▶ **The task**:
Whatever the records say, give every one of them again exactly.

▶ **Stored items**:
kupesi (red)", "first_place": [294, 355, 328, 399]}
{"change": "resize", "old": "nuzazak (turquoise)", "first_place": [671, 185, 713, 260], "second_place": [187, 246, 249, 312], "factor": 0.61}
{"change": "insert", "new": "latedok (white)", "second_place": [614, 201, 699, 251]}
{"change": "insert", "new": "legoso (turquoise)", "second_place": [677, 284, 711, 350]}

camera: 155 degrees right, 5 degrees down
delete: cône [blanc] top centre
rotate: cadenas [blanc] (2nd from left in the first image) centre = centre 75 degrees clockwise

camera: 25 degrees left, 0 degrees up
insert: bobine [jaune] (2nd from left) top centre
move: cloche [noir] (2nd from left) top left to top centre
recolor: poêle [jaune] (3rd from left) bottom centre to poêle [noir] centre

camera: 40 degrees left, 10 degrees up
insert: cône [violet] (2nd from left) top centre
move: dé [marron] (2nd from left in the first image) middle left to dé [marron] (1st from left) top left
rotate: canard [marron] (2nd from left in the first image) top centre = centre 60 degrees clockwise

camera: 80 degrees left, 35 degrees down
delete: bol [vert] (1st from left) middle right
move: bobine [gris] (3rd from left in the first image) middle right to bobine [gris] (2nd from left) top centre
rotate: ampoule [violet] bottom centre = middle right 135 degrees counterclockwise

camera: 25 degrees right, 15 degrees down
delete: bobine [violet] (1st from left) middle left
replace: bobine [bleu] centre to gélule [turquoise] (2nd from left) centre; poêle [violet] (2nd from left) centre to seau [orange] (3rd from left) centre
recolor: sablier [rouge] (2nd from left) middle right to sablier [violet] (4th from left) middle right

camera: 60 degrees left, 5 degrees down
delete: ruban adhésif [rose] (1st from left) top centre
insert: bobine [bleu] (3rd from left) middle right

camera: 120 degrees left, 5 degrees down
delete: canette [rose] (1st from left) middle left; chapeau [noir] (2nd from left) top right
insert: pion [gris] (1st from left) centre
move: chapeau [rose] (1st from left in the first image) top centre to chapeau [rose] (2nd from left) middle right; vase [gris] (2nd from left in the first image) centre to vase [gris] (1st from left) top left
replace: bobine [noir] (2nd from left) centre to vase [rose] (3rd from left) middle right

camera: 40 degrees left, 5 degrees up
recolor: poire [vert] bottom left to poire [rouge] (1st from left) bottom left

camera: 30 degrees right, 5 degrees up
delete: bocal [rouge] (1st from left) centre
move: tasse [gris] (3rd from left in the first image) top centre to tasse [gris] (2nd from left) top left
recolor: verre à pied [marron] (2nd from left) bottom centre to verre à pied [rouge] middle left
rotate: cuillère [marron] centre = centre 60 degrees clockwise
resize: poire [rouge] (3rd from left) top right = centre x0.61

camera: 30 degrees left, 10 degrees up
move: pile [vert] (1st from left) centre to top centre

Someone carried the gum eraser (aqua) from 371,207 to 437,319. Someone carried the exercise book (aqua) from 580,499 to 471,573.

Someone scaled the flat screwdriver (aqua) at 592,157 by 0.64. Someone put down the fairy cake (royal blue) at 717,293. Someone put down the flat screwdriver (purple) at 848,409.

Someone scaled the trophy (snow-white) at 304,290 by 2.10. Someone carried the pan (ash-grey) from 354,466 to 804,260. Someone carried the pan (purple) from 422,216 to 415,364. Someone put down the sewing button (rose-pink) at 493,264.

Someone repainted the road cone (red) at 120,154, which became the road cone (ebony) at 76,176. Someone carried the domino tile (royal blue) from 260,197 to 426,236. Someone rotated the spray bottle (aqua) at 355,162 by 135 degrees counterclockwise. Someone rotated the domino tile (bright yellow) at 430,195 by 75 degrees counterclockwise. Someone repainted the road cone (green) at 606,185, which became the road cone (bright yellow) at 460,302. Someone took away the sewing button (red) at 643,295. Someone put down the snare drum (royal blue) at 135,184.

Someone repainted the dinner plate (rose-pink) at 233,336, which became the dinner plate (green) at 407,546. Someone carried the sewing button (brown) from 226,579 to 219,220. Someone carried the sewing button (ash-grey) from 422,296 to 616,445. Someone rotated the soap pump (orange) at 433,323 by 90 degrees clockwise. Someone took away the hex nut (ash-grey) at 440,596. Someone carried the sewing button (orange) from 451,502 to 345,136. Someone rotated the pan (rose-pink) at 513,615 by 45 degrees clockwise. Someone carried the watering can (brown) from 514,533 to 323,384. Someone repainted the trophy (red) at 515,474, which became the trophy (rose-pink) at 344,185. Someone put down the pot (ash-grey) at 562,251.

▶ **Response for this exercise**:
kupesi (red)", "first_place": [294, 355, 328, 399]}
{"change": "resize", "old": "nuzazak (turquoise)", "first_place": [671, 185, 713, 260], "second_place": [187, 246, 249, 312], "factor": 0.61}
{"change": "insert", "new": "latedok (white)", "second_place": [614, 201, 699, 251]}
{"change": "insert", "new": "legoso (turquoise)", "second_place": [677, 284, 711, 350]}

camera: 155 degrees right, 5 degrees down
delete: cône [blanc] top centre
rotate: cadenas [blanc] (2nd from left in the first image) centre = centre 75 degrees clockwise

camera: 25 degrees left, 0 degrees up
insert: bobine [jaune] (2nd from left) top centre
move: cloche [noir] (2nd from left) top left to top centre
recolor: poêle [jaune] (3rd from left) bottom centre to poêle [noir] centre

camera: 40 degrees left, 10 degrees up
insert: cône [violet] (2nd from left) top centre
move: dé [marron] (2nd from left in the first image) middle left to dé [marron] (1st from left) top left
rotate: canard [marron] (2nd from left in the first image) top centre = centre 60 degrees clockwise

camera: 80 degrees left, 35 degrees down
delete: bol [vert] (1st from left) middle right
move: bobine [gris] (3rd from left in the first image) middle right to bobine [gris] (2nd from left) top centre
rotate: ampoule [violet] bottom centre = middle right 135 degrees counterclockwise

camera: 25 degrees right, 15 degrees down
delete: bobine [violet] (1st from left) middle left
replace: bobine [bleu] centre to gélule [turquoise] (2nd from left) centre; poêle [violet] (2nd from left) centre to seau [orange] (3rd from left) centre
recolor: sablier [rouge] (2nd from left) middle right to sablier [violet] (4th from left) middle right

camera: 60 degrees left, 5 degrees down
delete: ruban adhésif [rose] (1st from left) top centre
insert: bobine [bleu] (3rd from left) middle right

camera: 120 degrees left, 5 degrees down
delete: canette [rose] (1st from left) middle left; chapeau [noir] (2nd from left) top right
insert: pion [gris] (1st from left) centre
move: chapeau [rose] (1st from left in the first image) top centre to chapeau [rose] (2nd from left) middle right; vase [gris] (2nd from left in the first image) centre to vase [gris] (1st from left) top left
replace: bobine [noir] (2nd from left) centre to vase [rose] (3rd from left) middle right

camera: 40 degrees left, 5 degrees up
recolor: poire [vert] bottom left to poire [rouge] (1st from left) bottom left

camera: 30 degrees right, 5 degrees up
delete: bocal [rouge] (1st from left) centre
move: tasse [gris] (3rd from left in the first image) top centre to tasse [gris] (2nd from left) top left
recolor: verre à pied [marron] (2nd from left) bottom centre to verre à pied [rouge] middle left
rotate: cuillère [marron] centre = centre 60 degrees clockwise
resize: poire [rouge] (3rd from left) top right = centre x0.61

camera: 30 degrees left, 10 degrees up
move: pile [vert] (1st from left) centre to top centre

Someone carried the gum eraser (aqua) from 371,207 to 437,319. Someone carried the exercise book (aqua) from 580,499 to 471,573.

Someone scaled the flat screwdriver (aqua) at 592,157 by 0.64. Someone put down the fairy cake (royal blue) at 717,293. Someone put down the flat screwdriver (purple) at 848,409.

Someone scaled the trophy (snow-white) at 304,290 by 2.10. Someone carried the pan (ash-grey) from 354,466 to 804,260. Someone carried the pan (purple) from 422,216 to 415,364. Someone put down the sewing button (rose-pink) at 493,264.

Someone repainted the road cone (red) at 120,154, which became the road cone (ebony) at 76,176. Someone carried the domino tile (royal blue) from 260,197 to 426,236. Someone rotated the spray bottle (aqua) at 355,162 by 135 degrees counterclockwise. Someone rotated the domino tile (bright yellow) at 430,195 by 75 degrees counterclockwise. Someone repainted the road cone (green) at 606,185, which became the road cone (bright yellow) at 460,302. Someone took away the sewing button (red) at 643,295. Someone put down the snare drum (royal blue) at 135,184.

Someone repainted the dinner plate (rose-pink) at 233,336, which became the dinner plate (green) at 407,546. Someone carried the sewing button (brown) from 226,579 to 219,220. Someone carried the sewing button (ash-grey) from 422,296 to 616,445. Someone rotated the soap pump (orange) at 433,323 by 90 degrees clockwise. Someone took away the hex nut (ash-grey) at 440,596. Someone carried the sewing button (orange) from 451,502 to 345,136. Someone rotated the pan (rose-pink) at 513,615 by 45 degrees clockwise. Someone carried the watering can (brown) from 514,533 to 323,384. Someone repainted the trophy (red) at 515,474, which became the trophy (rose-pink) at 344,185. Someone put down the pot (ash-grey) at 562,251.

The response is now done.